#### [任务目标]
将下面记录中从含“Return [x, y] for each given word”的那一行起，到含“provisional (811, 914)”的那一行止（首尾两行都包括在内）逐字照抄一遍，其余各行不抄。

#### [所给数据]
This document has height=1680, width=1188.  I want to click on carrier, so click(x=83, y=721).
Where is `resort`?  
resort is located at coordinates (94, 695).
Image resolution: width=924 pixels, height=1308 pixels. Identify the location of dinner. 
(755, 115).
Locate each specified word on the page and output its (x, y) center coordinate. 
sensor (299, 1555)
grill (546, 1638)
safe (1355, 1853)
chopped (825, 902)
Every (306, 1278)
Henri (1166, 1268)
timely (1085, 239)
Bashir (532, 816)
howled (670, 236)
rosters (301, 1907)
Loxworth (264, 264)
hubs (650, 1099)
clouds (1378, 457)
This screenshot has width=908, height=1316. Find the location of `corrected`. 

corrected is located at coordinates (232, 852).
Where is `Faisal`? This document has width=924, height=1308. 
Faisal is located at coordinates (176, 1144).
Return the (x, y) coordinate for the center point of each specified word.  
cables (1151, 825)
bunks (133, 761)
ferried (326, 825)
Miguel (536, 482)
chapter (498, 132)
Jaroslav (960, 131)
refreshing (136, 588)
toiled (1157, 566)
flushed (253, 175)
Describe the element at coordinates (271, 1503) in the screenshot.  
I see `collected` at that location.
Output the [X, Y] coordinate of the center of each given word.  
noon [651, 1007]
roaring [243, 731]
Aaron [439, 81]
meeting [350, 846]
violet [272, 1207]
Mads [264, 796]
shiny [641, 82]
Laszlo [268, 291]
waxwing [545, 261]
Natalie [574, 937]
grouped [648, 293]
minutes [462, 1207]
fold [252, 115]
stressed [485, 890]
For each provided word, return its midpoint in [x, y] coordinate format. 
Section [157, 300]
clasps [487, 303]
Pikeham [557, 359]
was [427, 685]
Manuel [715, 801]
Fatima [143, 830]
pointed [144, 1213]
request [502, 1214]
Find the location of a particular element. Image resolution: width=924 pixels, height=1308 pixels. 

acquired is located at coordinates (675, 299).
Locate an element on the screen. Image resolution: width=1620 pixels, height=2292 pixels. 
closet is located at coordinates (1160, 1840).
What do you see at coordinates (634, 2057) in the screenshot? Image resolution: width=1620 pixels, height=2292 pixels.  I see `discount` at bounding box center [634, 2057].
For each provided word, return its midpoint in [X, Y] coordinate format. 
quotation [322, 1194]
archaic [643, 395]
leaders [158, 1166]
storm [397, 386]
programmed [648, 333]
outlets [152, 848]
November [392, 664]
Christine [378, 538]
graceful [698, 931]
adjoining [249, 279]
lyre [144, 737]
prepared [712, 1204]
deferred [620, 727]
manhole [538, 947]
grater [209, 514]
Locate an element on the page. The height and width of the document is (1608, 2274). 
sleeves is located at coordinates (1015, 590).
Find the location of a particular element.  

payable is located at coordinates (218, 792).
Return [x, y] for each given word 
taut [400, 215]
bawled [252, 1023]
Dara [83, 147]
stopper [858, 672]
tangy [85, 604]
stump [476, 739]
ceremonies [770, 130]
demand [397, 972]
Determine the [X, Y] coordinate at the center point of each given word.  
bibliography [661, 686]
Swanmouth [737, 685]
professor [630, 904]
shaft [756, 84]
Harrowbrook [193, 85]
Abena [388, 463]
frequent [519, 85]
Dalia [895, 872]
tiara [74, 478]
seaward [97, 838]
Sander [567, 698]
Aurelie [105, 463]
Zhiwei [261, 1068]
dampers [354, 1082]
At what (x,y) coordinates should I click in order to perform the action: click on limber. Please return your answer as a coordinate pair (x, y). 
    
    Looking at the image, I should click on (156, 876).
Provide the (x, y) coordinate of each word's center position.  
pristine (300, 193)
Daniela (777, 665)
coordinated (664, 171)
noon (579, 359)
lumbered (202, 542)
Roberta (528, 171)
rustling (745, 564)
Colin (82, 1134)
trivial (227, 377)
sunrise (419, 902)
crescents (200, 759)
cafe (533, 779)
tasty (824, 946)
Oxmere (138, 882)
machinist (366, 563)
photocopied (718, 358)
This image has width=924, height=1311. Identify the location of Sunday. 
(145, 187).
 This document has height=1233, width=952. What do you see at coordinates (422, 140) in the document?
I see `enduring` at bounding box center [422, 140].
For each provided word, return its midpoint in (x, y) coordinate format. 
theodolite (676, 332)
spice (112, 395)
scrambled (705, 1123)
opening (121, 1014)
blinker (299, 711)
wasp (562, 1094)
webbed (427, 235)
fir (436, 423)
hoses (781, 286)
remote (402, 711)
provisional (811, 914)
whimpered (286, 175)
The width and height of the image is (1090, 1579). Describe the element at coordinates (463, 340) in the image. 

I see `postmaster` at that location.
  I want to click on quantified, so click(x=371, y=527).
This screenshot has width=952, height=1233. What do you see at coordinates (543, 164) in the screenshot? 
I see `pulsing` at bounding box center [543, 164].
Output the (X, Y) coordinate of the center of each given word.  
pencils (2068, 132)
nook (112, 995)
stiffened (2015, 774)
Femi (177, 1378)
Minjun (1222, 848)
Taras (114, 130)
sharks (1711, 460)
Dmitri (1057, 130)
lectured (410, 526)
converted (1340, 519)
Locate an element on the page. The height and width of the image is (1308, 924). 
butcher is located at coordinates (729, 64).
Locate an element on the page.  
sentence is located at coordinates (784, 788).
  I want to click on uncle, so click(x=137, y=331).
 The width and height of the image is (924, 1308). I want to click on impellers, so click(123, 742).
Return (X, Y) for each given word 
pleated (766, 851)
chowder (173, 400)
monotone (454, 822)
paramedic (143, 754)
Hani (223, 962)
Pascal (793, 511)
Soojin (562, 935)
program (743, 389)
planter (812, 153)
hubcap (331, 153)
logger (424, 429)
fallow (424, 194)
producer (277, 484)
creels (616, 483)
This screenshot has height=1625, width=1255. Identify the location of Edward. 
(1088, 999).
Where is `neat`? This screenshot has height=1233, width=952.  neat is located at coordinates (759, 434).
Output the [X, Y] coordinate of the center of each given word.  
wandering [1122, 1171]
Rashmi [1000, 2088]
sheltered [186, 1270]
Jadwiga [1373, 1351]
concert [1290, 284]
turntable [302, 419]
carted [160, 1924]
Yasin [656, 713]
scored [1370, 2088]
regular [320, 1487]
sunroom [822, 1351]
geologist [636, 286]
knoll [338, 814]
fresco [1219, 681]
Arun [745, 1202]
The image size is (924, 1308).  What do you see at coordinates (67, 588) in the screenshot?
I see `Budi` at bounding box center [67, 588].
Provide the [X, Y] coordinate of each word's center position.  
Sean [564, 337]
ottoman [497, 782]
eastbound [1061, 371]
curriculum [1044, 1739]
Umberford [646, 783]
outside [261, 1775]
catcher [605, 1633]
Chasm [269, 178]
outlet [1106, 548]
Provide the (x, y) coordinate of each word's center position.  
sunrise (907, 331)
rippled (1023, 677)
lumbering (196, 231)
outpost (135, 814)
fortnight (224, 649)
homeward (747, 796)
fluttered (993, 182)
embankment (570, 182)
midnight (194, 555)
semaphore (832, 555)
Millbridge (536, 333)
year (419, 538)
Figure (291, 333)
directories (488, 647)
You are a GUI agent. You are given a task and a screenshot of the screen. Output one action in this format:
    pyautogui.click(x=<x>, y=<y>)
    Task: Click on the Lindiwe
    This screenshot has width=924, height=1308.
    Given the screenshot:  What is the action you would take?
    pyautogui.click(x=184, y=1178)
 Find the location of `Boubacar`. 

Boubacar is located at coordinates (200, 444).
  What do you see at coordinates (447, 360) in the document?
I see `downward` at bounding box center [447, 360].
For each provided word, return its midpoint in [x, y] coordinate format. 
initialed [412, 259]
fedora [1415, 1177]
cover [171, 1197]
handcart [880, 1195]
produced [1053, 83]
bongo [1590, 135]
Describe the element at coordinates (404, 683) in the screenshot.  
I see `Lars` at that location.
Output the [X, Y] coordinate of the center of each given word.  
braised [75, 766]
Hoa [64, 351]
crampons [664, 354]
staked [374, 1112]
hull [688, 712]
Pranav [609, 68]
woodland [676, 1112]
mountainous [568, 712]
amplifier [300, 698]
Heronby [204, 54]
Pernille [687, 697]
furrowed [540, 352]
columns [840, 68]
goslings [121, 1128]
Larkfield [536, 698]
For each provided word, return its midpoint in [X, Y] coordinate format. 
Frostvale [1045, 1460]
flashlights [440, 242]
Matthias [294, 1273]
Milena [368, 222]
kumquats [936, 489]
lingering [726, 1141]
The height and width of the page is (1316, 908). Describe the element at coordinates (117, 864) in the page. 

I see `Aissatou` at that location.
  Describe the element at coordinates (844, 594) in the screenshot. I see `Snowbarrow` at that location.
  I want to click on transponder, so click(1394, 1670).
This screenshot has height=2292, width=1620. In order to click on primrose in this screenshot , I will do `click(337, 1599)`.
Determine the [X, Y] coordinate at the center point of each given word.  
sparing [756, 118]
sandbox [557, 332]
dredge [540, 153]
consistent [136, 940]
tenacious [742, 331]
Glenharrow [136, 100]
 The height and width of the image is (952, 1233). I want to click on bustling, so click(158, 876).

#### [作答]
Return [x, y] for each given word 
taut [400, 215]
bawled [252, 1023]
Dara [83, 147]
stopper [858, 672]
tangy [85, 604]
stump [476, 739]
ceremonies [770, 130]
demand [397, 972]
Determine the [X, Y] coordinate at the center point of each given word.  
bibliography [661, 686]
Swanmouth [737, 685]
professor [630, 904]
shaft [756, 84]
Harrowbrook [193, 85]
Abena [388, 463]
frequent [519, 85]
Dalia [895, 872]
tiara [74, 478]
seaward [97, 838]
Sander [567, 698]
Aurelie [105, 463]
Zhiwei [261, 1068]
dampers [354, 1082]
At what (x,y) coordinates should I click in order to perform the action: click on limber. Please return your answer as a coordinate pair (x, y). 
    
    Looking at the image, I should click on (156, 876).
Provide the (x, y) coordinate of each word's center position.  
pristine (300, 193)
Daniela (777, 665)
coordinated (664, 171)
noon (579, 359)
lumbered (202, 542)
Roberta (528, 171)
rustling (745, 564)
Colin (82, 1134)
trivial (227, 377)
sunrise (419, 902)
crescents (200, 759)
cafe (533, 779)
tasty (824, 946)
Oxmere (138, 882)
machinist (366, 563)
photocopied (718, 358)
This image has width=924, height=1311. Identify the location of Sunday. 
(145, 187).
 This document has height=1233, width=952. What do you see at coordinates (422, 140) in the document?
I see `enduring` at bounding box center [422, 140].
For each provided word, return its midpoint in (x, y) coordinate format. 
theodolite (676, 332)
spice (112, 395)
scrambled (705, 1123)
opening (121, 1014)
blinker (299, 711)
wasp (562, 1094)
webbed (427, 235)
fir (436, 423)
hoses (781, 286)
remote (402, 711)
provisional (811, 914)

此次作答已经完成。